Extracted records:
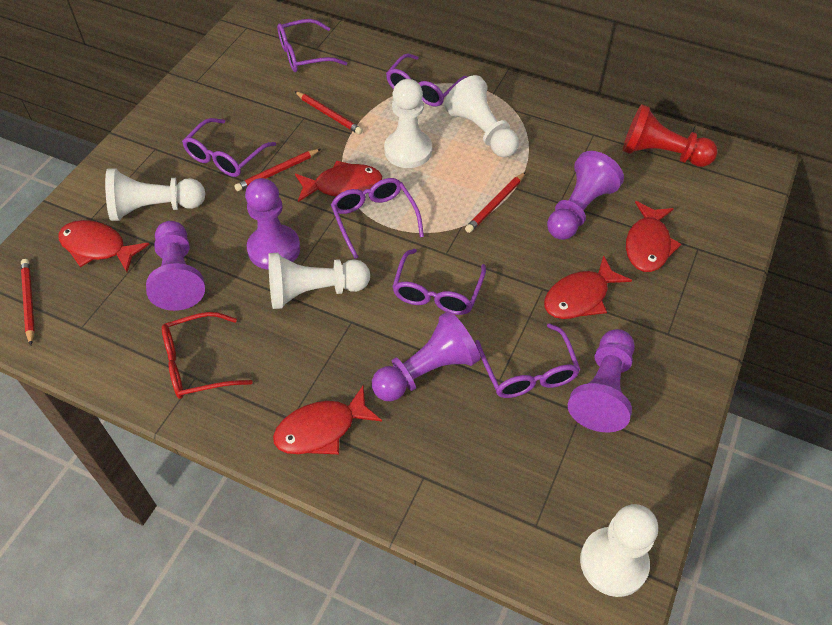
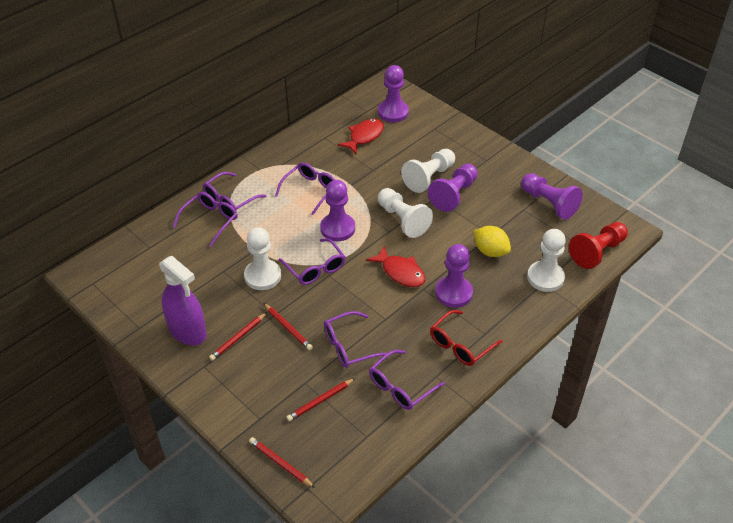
purple spray bottle: 0 -> 1
red fish: 5 -> 2
white pawn: 5 -> 4
yellow lemon: 0 -> 1

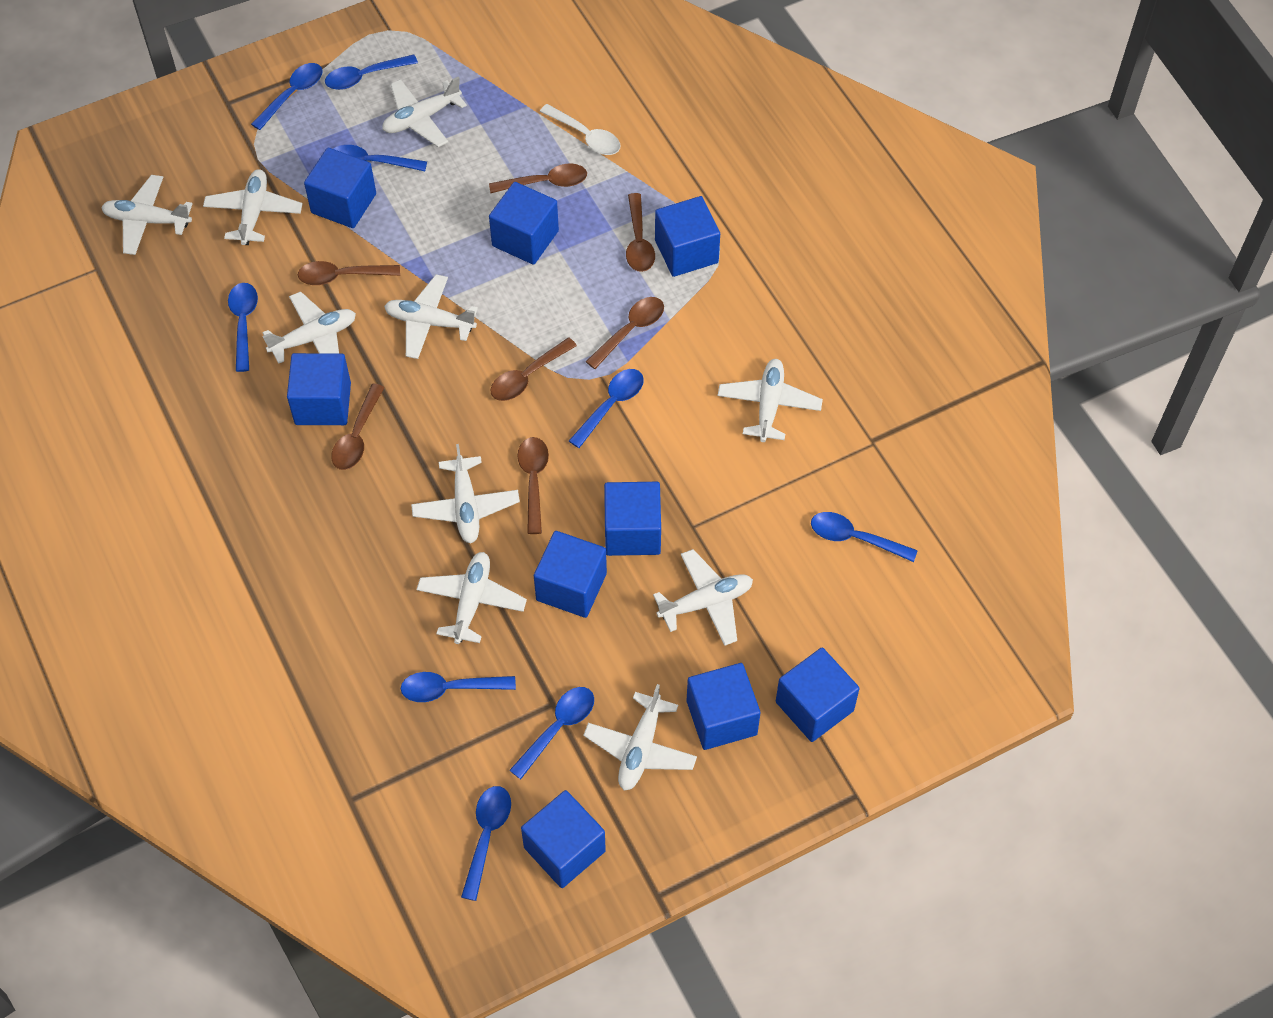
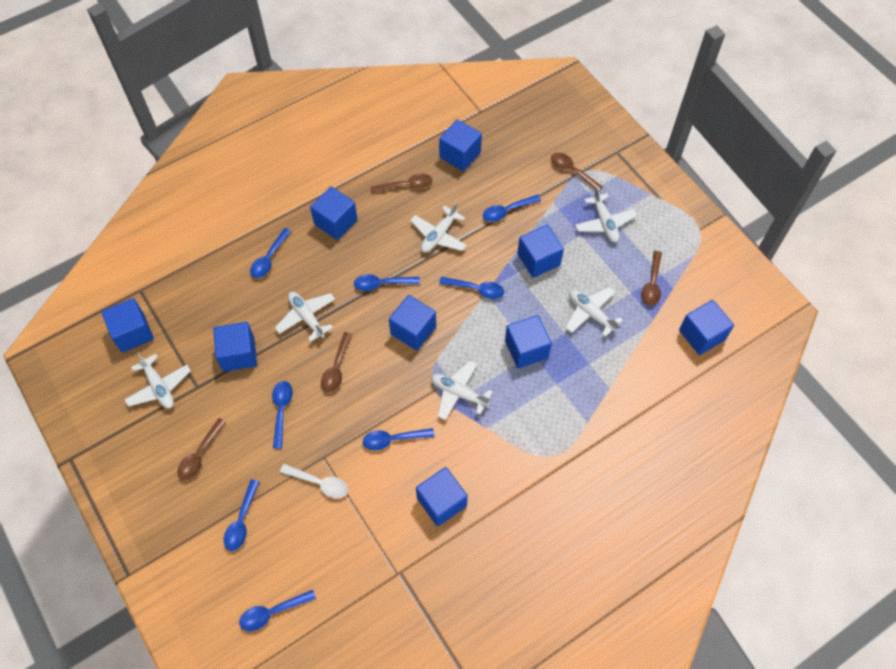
blue spoon: 9 -> 8
brown spoon: 7 -> 5
white plane: 10 -> 6

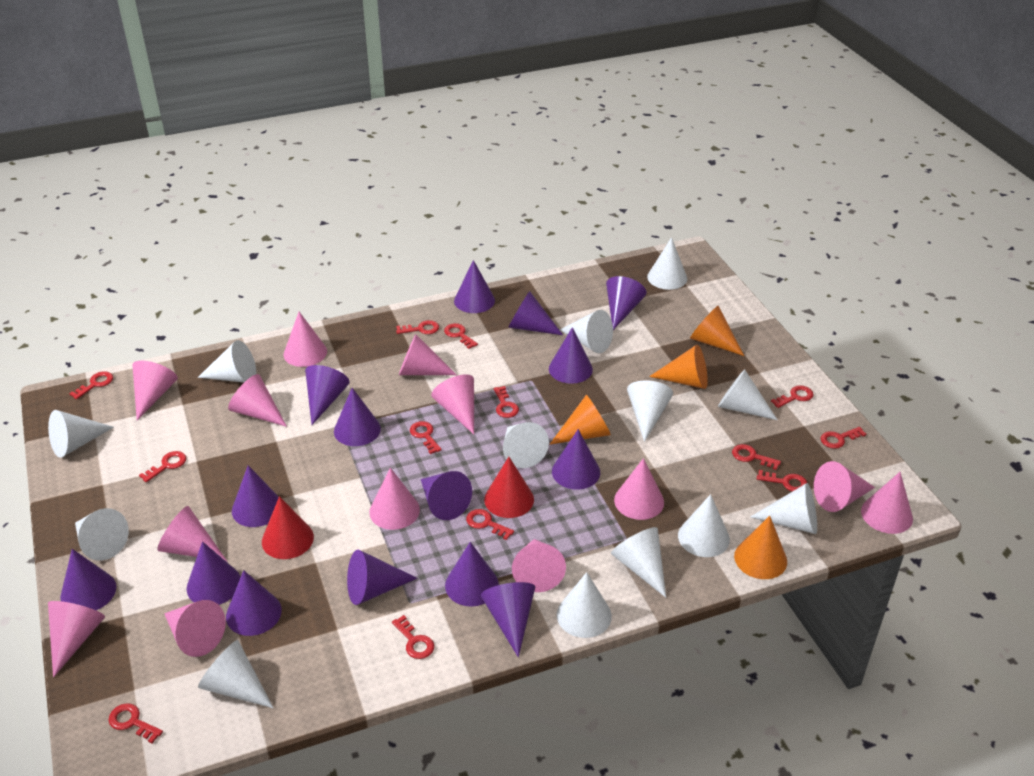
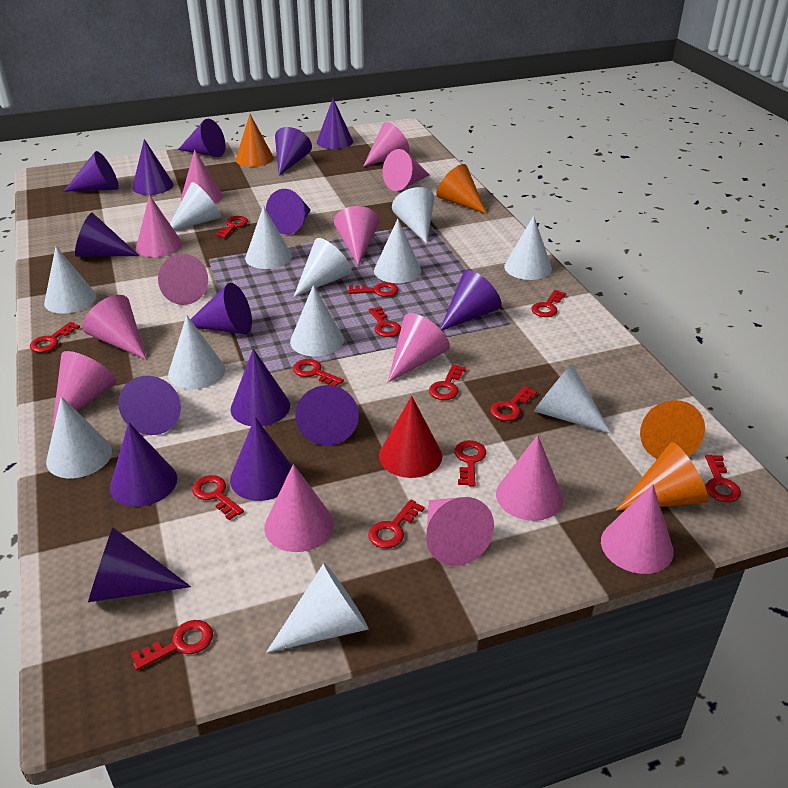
red cone: 2 -> 1
white cone: 13 -> 12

__ASSIGNMENT__
All of the entries need to be retyped word for word, pictures excluded.

__ANSWER SPACE__
purple spray bottle: 0 -> 1
red fish: 5 -> 2
white pawn: 5 -> 4
yellow lemon: 0 -> 1

blue spoon: 9 -> 8
brown spoon: 7 -> 5
white plane: 10 -> 6

red cone: 2 -> 1
white cone: 13 -> 12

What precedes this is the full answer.